» Exercise requirements: Rewrite the lines from the first one through the line containing "brown L-shape: moved 20 px left, 8 px up", inclusive, switching "counterclockwise" to "anticlockwise" wherever it occurs and leaving everything else unchanged.

Data records:

-.-.-

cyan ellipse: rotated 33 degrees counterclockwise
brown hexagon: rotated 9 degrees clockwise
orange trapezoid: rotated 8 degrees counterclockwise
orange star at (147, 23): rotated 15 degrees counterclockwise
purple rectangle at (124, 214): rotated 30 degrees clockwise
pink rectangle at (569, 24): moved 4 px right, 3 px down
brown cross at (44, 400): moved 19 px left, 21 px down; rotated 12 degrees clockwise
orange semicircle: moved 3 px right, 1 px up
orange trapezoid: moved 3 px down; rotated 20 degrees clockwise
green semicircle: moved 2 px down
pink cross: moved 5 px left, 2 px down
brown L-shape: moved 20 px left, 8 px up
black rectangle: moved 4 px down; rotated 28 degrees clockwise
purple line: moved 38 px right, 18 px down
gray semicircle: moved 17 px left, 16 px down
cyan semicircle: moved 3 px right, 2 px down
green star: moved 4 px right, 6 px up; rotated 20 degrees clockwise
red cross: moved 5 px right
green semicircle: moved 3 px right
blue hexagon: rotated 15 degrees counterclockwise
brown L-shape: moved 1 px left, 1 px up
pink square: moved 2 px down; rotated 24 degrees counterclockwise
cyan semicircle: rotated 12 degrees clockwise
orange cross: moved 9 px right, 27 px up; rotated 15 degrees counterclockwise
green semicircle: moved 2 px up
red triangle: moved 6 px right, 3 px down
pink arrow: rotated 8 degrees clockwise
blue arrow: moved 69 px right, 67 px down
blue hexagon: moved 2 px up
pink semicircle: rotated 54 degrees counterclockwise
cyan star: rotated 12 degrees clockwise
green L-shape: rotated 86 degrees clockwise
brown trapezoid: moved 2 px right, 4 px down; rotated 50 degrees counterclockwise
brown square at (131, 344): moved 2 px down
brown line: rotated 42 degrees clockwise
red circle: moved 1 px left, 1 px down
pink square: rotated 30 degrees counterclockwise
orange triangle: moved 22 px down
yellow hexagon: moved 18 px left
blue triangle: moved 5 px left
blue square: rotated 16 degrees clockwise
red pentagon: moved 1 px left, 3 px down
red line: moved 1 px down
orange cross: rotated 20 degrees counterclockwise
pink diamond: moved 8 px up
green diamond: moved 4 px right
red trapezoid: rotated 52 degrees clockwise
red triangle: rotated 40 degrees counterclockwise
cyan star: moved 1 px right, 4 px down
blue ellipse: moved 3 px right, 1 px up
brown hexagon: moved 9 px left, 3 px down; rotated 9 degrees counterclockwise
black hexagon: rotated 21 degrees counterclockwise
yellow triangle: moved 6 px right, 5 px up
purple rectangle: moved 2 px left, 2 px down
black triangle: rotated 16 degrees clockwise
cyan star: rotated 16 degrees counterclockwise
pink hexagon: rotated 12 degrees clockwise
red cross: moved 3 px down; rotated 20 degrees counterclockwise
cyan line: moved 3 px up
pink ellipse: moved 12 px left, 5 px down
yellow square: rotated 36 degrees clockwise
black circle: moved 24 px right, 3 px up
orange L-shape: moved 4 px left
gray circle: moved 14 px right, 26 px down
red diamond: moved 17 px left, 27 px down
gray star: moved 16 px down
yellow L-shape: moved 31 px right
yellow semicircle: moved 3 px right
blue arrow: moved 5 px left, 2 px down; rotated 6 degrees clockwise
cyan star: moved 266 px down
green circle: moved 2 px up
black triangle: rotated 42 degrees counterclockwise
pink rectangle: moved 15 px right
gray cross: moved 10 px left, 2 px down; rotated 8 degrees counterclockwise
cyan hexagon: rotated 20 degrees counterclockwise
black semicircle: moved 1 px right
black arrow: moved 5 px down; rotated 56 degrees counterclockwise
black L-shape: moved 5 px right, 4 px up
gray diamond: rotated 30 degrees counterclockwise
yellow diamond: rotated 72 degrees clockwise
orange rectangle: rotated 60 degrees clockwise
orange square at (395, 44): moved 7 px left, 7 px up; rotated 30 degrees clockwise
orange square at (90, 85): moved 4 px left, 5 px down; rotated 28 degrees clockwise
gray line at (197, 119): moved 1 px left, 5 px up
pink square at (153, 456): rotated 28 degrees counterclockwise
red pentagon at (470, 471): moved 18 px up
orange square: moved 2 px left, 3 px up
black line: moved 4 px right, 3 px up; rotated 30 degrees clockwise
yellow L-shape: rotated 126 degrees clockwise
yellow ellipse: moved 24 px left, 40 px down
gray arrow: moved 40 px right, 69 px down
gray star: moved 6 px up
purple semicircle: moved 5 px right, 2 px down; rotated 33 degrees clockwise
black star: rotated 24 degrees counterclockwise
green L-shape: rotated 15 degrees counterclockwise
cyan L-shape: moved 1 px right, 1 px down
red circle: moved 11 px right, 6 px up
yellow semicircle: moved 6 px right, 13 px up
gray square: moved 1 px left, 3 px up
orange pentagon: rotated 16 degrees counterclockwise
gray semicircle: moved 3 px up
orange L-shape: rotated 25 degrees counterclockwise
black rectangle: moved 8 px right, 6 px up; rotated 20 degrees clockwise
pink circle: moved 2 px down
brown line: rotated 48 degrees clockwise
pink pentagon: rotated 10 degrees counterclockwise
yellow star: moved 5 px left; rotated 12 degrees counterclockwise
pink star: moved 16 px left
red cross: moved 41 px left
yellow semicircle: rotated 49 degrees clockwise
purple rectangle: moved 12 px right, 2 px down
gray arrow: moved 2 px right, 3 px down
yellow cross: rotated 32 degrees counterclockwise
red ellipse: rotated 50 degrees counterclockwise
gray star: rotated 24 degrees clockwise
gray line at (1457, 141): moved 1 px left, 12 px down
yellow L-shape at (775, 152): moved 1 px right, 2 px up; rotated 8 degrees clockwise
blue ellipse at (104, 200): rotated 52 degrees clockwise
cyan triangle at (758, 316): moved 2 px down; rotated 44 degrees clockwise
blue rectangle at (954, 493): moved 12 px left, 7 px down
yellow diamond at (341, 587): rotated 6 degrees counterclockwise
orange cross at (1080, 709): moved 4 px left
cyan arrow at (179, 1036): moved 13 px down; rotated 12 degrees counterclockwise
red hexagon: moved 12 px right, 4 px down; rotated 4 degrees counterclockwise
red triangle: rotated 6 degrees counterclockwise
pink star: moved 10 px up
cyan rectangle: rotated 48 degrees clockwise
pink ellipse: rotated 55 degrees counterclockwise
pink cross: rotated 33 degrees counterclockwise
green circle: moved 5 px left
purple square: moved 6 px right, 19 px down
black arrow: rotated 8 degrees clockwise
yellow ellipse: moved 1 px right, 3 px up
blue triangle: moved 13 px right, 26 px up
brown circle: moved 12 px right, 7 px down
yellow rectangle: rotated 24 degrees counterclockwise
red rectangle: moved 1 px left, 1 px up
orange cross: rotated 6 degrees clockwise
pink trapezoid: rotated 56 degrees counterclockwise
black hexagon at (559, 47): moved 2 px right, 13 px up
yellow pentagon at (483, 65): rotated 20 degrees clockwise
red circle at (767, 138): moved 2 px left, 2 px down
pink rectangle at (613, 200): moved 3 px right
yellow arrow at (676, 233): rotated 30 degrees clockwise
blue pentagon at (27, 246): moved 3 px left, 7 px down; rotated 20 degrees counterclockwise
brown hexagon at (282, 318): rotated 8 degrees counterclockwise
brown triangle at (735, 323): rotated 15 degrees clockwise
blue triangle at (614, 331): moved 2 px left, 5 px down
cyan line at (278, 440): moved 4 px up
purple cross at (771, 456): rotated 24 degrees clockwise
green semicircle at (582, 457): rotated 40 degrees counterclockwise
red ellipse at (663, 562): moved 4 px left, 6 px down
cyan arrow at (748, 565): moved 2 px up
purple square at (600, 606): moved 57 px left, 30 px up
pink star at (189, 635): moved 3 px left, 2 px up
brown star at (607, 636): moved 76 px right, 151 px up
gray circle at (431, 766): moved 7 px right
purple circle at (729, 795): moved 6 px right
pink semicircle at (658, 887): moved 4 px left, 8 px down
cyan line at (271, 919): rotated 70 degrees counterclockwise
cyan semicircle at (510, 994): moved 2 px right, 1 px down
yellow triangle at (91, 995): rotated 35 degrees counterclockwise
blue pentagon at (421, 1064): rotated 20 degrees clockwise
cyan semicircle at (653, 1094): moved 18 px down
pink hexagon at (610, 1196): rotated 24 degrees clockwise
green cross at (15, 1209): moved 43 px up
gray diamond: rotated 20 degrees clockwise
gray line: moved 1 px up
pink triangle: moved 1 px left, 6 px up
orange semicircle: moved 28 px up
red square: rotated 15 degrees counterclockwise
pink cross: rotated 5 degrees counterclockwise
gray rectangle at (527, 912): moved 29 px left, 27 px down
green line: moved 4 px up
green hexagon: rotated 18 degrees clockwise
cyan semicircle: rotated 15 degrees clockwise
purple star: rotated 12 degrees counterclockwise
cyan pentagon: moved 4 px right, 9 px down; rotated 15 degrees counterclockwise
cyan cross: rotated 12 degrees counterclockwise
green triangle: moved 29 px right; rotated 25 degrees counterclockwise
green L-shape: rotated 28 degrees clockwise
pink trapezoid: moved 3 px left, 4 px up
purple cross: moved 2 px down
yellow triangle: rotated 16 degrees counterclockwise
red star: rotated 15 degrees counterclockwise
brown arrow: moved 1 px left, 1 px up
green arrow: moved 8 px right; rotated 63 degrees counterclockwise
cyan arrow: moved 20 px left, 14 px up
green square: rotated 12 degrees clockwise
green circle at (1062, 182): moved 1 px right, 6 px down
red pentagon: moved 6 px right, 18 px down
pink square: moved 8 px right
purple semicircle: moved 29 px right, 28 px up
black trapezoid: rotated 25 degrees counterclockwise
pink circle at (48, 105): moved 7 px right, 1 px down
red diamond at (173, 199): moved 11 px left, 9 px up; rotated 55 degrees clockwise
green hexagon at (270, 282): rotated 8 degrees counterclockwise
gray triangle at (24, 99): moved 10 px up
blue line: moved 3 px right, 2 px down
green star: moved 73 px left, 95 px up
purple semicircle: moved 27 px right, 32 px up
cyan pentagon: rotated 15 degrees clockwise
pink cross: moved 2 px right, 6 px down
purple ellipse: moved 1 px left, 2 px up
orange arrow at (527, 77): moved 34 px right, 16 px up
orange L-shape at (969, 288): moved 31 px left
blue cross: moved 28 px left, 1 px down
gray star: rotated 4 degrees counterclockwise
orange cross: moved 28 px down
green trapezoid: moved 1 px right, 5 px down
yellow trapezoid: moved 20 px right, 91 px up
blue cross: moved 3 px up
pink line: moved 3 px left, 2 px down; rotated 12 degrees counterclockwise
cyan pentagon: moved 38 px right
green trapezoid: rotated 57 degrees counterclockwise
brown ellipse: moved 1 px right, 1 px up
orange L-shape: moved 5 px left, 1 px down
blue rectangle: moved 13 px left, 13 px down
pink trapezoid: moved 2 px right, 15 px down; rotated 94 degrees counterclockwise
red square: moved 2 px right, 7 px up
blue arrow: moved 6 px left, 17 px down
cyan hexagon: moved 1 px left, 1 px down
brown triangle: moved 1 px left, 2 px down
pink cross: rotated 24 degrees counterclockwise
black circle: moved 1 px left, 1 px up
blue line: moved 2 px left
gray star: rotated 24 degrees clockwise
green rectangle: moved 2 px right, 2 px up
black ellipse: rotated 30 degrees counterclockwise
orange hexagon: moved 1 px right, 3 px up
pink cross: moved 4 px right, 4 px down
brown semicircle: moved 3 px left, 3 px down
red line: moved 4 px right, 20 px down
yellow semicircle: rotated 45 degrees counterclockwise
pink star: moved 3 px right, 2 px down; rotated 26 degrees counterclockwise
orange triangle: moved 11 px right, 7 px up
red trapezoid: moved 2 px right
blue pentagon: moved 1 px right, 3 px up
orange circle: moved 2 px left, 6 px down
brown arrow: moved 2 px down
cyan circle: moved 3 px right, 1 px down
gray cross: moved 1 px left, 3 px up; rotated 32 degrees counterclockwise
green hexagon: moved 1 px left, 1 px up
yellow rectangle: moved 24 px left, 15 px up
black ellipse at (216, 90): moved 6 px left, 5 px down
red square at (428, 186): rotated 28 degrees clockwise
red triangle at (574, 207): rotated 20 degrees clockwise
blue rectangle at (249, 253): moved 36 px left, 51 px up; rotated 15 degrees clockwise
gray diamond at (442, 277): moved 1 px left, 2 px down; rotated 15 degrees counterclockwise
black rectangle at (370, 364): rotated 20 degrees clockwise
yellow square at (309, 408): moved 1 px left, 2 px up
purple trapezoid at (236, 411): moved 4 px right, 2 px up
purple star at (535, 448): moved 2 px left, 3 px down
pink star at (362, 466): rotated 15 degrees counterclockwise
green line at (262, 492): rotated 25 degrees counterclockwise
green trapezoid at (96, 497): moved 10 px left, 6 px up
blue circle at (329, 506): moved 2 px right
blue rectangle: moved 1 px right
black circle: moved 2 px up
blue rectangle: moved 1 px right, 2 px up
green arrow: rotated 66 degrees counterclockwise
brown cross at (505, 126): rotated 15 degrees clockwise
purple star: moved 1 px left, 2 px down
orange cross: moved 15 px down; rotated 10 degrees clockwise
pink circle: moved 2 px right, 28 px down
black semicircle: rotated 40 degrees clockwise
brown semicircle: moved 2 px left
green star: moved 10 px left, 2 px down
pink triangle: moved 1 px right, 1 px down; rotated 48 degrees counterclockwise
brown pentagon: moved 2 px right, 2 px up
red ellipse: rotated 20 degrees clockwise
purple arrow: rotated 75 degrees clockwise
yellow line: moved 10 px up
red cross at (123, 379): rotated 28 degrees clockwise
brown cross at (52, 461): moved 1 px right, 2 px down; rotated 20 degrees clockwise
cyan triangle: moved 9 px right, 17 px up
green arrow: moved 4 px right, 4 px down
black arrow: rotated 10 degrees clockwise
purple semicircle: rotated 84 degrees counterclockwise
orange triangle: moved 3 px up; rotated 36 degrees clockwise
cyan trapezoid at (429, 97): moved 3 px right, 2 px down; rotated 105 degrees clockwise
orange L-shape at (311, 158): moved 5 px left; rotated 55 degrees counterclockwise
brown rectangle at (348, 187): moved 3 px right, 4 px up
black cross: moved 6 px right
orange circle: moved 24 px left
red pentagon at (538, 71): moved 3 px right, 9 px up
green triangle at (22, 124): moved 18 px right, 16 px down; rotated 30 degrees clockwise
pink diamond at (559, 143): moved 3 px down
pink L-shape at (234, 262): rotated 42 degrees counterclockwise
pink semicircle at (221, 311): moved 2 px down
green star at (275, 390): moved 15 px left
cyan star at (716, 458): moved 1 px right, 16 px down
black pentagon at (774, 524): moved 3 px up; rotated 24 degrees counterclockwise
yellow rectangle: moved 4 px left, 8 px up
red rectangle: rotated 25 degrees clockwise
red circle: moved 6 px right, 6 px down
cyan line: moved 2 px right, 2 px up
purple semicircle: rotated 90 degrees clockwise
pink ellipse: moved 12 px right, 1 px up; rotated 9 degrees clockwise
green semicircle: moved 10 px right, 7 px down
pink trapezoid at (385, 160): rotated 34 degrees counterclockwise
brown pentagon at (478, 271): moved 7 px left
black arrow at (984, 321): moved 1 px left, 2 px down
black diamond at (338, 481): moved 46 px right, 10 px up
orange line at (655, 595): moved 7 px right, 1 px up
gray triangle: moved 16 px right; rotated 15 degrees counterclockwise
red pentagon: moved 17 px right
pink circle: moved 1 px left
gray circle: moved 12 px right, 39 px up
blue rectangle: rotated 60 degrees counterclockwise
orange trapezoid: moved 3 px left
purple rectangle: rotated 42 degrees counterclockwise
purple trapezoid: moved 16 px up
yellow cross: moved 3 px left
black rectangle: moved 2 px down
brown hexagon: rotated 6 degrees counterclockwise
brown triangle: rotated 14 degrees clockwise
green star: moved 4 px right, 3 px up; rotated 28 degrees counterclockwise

-.-.-

» Expected output:
cyan ellipse: rotated 33 degrees anticlockwise
brown hexagon: rotated 9 degrees clockwise
orange trapezoid: rotated 8 degrees anticlockwise
orange star at (147, 23): rotated 15 degrees anticlockwise
purple rectangle at (124, 214): rotated 30 degrees clockwise
pink rectangle at (569, 24): moved 4 px right, 3 px down
brown cross at (44, 400): moved 19 px left, 21 px down; rotated 12 degrees clockwise
orange semicircle: moved 3 px right, 1 px up
orange trapezoid: moved 3 px down; rotated 20 degrees clockwise
green semicircle: moved 2 px down
pink cross: moved 5 px left, 2 px down
brown L-shape: moved 20 px left, 8 px up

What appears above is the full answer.